▶ **Dataset extract**:

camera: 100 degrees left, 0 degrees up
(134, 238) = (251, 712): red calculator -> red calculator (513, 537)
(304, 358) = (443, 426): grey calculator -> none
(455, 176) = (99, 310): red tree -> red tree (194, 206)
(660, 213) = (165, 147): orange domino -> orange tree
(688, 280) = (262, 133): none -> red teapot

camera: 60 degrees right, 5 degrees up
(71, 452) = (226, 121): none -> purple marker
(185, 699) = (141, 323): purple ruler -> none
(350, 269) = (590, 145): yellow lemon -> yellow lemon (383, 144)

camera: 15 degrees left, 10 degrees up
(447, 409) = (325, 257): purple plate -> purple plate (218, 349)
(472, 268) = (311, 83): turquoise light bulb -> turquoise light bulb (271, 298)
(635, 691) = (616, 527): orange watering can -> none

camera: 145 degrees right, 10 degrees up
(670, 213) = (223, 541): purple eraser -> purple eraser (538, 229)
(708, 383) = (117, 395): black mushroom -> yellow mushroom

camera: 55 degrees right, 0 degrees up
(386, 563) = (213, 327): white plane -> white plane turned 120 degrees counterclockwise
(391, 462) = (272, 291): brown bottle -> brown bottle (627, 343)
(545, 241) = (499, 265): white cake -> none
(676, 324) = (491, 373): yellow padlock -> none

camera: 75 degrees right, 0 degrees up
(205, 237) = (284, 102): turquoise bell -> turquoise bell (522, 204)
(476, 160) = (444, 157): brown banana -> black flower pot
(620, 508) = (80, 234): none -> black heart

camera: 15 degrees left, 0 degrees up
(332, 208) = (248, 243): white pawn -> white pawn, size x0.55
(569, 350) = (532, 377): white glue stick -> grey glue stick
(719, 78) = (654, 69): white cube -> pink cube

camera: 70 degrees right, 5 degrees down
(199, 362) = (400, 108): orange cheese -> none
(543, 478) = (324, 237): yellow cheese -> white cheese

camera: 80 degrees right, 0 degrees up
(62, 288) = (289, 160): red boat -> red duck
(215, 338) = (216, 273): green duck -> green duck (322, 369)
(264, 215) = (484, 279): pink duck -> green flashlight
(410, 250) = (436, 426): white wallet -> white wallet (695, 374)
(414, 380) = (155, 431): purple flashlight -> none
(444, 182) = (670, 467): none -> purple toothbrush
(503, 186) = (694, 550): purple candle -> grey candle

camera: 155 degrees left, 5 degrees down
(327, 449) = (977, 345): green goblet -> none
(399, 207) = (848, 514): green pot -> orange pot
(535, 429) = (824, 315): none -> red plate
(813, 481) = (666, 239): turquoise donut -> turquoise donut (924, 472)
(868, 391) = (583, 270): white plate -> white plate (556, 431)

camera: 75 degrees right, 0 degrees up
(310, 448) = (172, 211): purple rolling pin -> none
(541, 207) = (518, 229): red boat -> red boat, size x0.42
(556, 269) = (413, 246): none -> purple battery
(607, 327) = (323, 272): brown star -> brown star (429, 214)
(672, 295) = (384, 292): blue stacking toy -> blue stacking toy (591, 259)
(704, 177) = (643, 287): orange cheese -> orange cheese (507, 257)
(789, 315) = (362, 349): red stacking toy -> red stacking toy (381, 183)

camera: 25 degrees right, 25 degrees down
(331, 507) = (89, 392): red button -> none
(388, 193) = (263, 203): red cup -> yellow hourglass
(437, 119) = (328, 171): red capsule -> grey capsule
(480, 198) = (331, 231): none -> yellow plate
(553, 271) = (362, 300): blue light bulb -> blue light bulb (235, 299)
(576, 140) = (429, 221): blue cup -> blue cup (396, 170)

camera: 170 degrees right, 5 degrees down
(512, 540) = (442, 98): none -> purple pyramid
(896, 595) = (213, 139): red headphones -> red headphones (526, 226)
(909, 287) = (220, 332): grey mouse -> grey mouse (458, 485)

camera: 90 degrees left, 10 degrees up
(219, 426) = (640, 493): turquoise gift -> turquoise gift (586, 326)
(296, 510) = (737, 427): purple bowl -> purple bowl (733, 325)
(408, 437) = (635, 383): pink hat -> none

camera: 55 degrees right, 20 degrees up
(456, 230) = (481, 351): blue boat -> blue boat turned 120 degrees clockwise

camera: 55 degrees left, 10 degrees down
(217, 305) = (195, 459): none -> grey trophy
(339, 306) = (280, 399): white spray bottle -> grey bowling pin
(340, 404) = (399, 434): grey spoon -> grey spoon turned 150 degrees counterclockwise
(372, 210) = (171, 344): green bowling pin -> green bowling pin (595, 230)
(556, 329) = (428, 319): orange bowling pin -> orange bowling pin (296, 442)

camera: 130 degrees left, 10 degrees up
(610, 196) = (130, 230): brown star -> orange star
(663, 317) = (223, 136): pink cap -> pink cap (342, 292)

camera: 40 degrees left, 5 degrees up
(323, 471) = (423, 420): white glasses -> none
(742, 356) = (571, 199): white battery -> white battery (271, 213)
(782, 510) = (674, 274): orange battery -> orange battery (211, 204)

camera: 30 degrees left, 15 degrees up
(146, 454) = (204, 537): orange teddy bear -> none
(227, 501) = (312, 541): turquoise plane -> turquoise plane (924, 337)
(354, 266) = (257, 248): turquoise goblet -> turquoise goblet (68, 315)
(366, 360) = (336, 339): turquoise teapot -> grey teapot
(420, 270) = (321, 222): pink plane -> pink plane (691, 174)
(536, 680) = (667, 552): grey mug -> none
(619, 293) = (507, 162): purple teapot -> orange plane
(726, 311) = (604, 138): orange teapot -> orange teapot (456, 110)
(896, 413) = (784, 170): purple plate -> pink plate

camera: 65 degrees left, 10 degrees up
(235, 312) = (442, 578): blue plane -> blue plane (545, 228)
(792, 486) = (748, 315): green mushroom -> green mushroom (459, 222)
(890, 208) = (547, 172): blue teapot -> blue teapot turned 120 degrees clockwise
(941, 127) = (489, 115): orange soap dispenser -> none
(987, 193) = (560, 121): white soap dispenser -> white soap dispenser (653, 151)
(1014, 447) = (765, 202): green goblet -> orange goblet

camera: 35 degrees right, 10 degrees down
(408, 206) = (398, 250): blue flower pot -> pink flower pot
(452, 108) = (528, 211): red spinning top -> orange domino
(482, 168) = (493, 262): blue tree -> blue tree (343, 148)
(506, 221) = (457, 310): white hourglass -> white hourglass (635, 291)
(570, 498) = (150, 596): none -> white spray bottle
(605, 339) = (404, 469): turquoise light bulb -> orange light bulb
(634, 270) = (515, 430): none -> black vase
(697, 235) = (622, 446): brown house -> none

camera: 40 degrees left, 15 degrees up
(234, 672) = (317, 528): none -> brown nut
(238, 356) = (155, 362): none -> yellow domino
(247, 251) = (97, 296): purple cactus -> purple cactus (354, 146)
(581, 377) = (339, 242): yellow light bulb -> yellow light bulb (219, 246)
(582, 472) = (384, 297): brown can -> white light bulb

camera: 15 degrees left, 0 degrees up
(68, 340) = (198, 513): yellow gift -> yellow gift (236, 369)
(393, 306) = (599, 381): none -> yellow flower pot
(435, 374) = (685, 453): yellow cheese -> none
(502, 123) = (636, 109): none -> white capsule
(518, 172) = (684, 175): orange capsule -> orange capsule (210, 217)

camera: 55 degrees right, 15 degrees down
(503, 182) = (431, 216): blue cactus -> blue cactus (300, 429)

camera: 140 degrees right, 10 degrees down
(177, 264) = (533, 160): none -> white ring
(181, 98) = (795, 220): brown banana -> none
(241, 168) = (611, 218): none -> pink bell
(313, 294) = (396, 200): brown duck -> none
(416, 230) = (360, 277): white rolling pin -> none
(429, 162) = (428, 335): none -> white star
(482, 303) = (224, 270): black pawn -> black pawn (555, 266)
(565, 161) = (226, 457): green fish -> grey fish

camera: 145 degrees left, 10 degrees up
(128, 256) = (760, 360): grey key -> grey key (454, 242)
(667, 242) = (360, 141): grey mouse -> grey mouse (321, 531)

▶ **Try it**:
Using the entries above, give again each line from the one containing "(482, 303) = (224, 270): black" through the last line, exactly and only those.

▶ **Problem solution**:
(482, 303) = (224, 270): black pawn -> black pawn (555, 266)
(565, 161) = (226, 457): green fish -> grey fish

camera: 145 degrees left, 10 degrees up
(128, 256) = (760, 360): grey key -> grey key (454, 242)
(667, 242) = (360, 141): grey mouse -> grey mouse (321, 531)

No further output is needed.